**EXERCISE INSTRUCTIONS:**
With the material below, print exactly the lines between the line holding "U2 pin VCC: GND -> +9V" and the line holding "C4: 22uF (NET2, NET4) -> 22uF (+3V3, GND)", inclusive. Add nothing else.

▼▼▼

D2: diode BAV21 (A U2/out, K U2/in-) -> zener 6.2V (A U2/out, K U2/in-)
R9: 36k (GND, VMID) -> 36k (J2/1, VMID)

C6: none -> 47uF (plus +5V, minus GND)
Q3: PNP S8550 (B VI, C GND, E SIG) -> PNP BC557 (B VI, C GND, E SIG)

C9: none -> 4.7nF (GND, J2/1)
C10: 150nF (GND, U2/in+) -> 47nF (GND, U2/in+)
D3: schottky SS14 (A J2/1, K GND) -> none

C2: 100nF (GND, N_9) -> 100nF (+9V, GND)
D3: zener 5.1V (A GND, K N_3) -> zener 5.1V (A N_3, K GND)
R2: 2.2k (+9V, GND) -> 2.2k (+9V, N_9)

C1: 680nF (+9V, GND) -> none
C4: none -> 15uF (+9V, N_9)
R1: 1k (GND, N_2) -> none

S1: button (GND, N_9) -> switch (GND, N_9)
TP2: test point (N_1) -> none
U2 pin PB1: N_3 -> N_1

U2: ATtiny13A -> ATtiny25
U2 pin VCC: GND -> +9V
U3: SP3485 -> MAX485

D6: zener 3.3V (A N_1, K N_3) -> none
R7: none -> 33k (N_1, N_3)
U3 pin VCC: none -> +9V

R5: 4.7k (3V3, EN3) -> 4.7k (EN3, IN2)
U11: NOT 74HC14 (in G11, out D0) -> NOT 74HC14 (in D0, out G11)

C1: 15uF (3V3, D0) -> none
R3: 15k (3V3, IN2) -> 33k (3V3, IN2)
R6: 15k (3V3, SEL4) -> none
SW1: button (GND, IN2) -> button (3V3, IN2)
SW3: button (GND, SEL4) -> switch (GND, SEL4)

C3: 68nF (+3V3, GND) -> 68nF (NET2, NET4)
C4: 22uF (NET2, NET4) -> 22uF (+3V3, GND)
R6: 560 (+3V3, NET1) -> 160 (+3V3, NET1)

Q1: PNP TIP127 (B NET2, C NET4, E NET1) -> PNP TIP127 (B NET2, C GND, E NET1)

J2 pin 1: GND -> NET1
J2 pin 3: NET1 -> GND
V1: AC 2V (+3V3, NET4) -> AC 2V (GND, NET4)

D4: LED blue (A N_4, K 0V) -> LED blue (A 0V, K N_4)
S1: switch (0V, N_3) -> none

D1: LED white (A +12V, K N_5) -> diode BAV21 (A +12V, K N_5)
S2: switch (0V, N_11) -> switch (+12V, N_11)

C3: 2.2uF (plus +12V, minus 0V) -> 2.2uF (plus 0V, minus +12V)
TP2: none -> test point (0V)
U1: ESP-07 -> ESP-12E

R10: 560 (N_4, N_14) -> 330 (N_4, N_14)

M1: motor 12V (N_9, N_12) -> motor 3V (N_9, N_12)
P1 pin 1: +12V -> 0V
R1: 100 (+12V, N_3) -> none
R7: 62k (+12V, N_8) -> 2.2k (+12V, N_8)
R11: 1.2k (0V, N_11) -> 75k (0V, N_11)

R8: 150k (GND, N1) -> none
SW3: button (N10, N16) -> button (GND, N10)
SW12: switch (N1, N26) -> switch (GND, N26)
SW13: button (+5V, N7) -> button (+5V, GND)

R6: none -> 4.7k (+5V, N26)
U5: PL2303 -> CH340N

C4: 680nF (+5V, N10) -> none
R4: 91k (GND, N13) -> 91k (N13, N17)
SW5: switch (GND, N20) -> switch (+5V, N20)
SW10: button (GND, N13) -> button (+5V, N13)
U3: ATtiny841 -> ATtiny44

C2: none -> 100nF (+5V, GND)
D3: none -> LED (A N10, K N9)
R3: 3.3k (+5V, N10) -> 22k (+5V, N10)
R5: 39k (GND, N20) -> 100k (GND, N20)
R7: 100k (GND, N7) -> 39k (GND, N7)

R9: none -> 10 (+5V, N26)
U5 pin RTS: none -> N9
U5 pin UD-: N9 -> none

▲▲▲

**RESPONSE AREA:**
U2 pin VCC: GND -> +9V
U3: SP3485 -> MAX485

D6: zener 3.3V (A N_1, K N_3) -> none
R7: none -> 33k (N_1, N_3)
U3 pin VCC: none -> +9V

R5: 4.7k (3V3, EN3) -> 4.7k (EN3, IN2)
U11: NOT 74HC14 (in G11, out D0) -> NOT 74HC14 (in D0, out G11)

C1: 15uF (3V3, D0) -> none
R3: 15k (3V3, IN2) -> 33k (3V3, IN2)
R6: 15k (3V3, SEL4) -> none
SW1: button (GND, IN2) -> button (3V3, IN2)
SW3: button (GND, SEL4) -> switch (GND, SEL4)

C3: 68nF (+3V3, GND) -> 68nF (NET2, NET4)
C4: 22uF (NET2, NET4) -> 22uF (+3V3, GND)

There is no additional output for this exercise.